◆ Your task ◆
The reply is a verbatim copy of the listing below with its images dropped.

::: Raw data

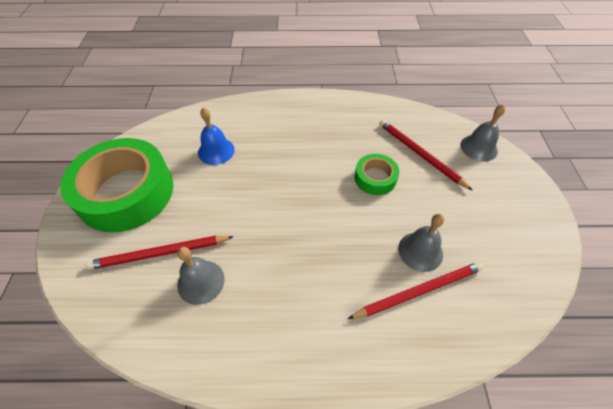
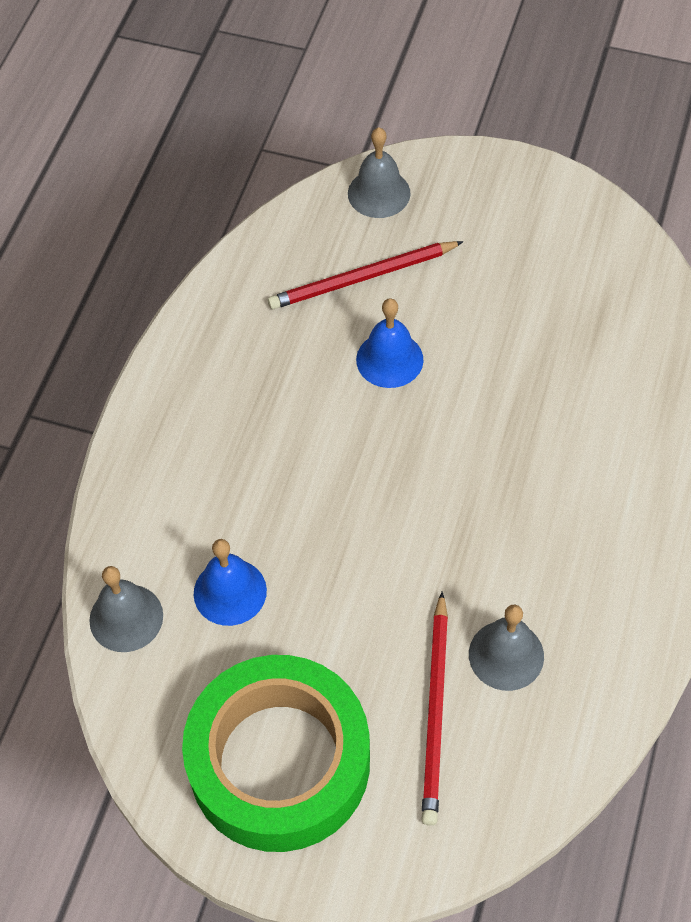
camera: 70 degrees left, 5 degrees up
(375, 178) = (389, 359): green tape -> blue bell
(419, 291) = (601, 378): red pencil -> none
(420, 251) = (541, 352): grey bell -> grey bell (126, 618)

::::::

◆ Solution to this exercise ◆
camera: 70 degrees left, 5 degrees up
(375, 178) = (389, 359): green tape -> blue bell
(419, 291) = (601, 378): red pencil -> none
(420, 251) = (541, 352): grey bell -> grey bell (126, 618)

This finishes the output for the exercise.